ABOUT THIS TASK –
Out of the material that follows, write out exactly the lines from the line with "D3: none -> LED red (A IC7/PB1, K CN7/1)" to the line with "R13: 2.2k (DGND, SIG1) -> 2.2k (+12V, SIG1)", both ends included, and no others.

INFORMATION –
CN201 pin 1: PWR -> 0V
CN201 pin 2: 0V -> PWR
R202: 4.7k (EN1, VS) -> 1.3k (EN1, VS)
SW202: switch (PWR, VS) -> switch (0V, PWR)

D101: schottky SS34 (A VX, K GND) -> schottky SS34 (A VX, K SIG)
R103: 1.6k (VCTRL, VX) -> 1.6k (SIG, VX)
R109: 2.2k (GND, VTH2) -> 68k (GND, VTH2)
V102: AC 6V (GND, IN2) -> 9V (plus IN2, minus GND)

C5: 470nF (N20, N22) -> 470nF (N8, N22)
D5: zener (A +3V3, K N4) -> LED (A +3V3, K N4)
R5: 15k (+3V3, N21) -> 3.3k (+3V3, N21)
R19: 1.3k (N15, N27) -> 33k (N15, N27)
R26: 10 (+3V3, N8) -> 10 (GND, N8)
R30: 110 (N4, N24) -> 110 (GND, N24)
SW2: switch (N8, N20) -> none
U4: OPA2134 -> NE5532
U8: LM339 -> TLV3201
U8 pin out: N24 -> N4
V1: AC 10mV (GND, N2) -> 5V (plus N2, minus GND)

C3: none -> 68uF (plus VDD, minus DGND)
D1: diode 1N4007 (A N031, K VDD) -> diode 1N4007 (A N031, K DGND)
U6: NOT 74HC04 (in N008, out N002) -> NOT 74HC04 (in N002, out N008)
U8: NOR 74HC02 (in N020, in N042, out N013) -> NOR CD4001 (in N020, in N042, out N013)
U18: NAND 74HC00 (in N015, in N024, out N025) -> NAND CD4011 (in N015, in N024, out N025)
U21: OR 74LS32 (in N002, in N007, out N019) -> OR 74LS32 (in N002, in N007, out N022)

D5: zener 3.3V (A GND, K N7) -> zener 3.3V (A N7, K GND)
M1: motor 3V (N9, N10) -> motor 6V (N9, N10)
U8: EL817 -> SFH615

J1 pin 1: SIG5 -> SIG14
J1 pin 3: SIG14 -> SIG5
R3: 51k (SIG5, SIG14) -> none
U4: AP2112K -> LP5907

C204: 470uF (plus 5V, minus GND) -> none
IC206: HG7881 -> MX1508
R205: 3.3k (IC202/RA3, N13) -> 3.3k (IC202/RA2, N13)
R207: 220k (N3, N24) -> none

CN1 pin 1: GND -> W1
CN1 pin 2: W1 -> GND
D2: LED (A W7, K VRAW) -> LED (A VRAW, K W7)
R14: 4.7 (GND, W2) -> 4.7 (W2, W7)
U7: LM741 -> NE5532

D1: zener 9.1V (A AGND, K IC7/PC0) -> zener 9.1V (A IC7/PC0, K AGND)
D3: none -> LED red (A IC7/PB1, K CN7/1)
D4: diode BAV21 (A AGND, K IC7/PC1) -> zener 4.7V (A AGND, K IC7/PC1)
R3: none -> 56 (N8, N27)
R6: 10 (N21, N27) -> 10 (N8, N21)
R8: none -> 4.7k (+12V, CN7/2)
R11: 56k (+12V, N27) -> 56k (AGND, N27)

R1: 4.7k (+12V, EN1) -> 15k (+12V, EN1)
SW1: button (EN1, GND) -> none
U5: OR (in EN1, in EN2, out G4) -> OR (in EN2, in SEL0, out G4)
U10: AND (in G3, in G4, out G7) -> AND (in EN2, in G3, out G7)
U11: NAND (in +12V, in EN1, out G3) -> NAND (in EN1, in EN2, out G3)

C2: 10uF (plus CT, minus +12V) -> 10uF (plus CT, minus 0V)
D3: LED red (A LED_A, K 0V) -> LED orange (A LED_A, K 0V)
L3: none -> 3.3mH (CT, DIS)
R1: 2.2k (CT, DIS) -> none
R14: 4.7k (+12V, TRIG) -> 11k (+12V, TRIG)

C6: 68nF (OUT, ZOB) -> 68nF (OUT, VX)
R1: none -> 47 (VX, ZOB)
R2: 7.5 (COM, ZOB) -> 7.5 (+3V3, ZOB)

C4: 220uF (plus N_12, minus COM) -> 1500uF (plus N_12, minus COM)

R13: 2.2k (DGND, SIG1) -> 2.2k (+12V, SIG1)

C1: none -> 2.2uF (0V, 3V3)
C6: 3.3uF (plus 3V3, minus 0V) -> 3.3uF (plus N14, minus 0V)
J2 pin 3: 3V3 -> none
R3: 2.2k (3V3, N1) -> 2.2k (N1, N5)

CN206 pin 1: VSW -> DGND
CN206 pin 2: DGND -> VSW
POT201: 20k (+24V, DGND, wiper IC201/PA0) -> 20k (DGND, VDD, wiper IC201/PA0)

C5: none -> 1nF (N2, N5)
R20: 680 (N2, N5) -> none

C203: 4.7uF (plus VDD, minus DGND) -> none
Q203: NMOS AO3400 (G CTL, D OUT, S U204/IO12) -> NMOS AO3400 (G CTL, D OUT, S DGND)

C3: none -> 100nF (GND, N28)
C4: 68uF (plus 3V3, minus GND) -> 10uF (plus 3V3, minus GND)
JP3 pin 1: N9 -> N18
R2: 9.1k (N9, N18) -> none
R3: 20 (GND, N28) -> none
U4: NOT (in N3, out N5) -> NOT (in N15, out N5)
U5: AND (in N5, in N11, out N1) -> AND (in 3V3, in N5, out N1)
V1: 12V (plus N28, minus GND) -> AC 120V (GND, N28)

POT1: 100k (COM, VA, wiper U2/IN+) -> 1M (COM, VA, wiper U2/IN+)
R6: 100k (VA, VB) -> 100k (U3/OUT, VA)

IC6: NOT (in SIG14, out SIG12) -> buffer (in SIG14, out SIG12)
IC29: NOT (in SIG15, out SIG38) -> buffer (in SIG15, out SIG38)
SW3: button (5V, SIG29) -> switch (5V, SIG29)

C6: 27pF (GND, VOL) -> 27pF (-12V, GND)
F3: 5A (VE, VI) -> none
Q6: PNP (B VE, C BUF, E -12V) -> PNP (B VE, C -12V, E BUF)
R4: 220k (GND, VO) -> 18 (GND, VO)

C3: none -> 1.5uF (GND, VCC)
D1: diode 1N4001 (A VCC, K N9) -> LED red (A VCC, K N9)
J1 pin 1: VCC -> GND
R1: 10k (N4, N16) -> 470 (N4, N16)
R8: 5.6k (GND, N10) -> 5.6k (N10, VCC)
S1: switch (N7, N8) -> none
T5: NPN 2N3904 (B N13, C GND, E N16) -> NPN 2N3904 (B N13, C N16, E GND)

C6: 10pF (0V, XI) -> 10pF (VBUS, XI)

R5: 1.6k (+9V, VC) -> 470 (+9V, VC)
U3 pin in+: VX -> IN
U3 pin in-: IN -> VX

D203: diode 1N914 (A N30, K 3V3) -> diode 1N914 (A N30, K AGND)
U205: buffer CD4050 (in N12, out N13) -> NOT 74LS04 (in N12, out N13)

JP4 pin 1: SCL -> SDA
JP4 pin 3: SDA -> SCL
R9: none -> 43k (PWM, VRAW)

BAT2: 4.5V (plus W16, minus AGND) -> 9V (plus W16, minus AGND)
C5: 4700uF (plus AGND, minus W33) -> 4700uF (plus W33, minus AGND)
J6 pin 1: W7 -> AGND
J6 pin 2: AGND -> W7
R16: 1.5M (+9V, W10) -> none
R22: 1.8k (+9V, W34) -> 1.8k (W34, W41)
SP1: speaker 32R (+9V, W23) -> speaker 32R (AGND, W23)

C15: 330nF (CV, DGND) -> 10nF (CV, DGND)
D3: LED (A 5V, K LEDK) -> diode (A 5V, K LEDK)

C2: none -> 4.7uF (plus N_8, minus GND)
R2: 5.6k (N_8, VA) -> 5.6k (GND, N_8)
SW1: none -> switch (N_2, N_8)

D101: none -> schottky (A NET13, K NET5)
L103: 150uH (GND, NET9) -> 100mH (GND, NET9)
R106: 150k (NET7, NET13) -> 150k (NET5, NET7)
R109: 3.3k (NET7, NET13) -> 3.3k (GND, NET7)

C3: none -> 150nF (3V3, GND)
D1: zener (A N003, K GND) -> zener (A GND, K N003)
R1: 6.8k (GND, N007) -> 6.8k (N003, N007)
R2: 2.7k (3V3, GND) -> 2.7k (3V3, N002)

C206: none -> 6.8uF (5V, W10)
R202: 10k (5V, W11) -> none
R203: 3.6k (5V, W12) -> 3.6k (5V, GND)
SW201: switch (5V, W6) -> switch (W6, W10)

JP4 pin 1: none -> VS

SOLUTION FOR THIS EXERCISE –
D3: none -> LED red (A IC7/PB1, K CN7/1)
D4: diode BAV21 (A AGND, K IC7/PC1) -> zener 4.7V (A AGND, K IC7/PC1)
R3: none -> 56 (N8, N27)
R6: 10 (N21, N27) -> 10 (N8, N21)
R8: none -> 4.7k (+12V, CN7/2)
R11: 56k (+12V, N27) -> 56k (AGND, N27)

R1: 4.7k (+12V, EN1) -> 15k (+12V, EN1)
SW1: button (EN1, GND) -> none
U5: OR (in EN1, in EN2, out G4) -> OR (in EN2, in SEL0, out G4)
U10: AND (in G3, in G4, out G7) -> AND (in EN2, in G3, out G7)
U11: NAND (in +12V, in EN1, out G3) -> NAND (in EN1, in EN2, out G3)

C2: 10uF (plus CT, minus +12V) -> 10uF (plus CT, minus 0V)
D3: LED red (A LED_A, K 0V) -> LED orange (A LED_A, K 0V)
L3: none -> 3.3mH (CT, DIS)
R1: 2.2k (CT, DIS) -> none
R14: 4.7k (+12V, TRIG) -> 11k (+12V, TRIG)

C6: 68nF (OUT, ZOB) -> 68nF (OUT, VX)
R1: none -> 47 (VX, ZOB)
R2: 7.5 (COM, ZOB) -> 7.5 (+3V3, ZOB)

C4: 220uF (plus N_12, minus COM) -> 1500uF (plus N_12, minus COM)

R13: 2.2k (DGND, SIG1) -> 2.2k (+12V, SIG1)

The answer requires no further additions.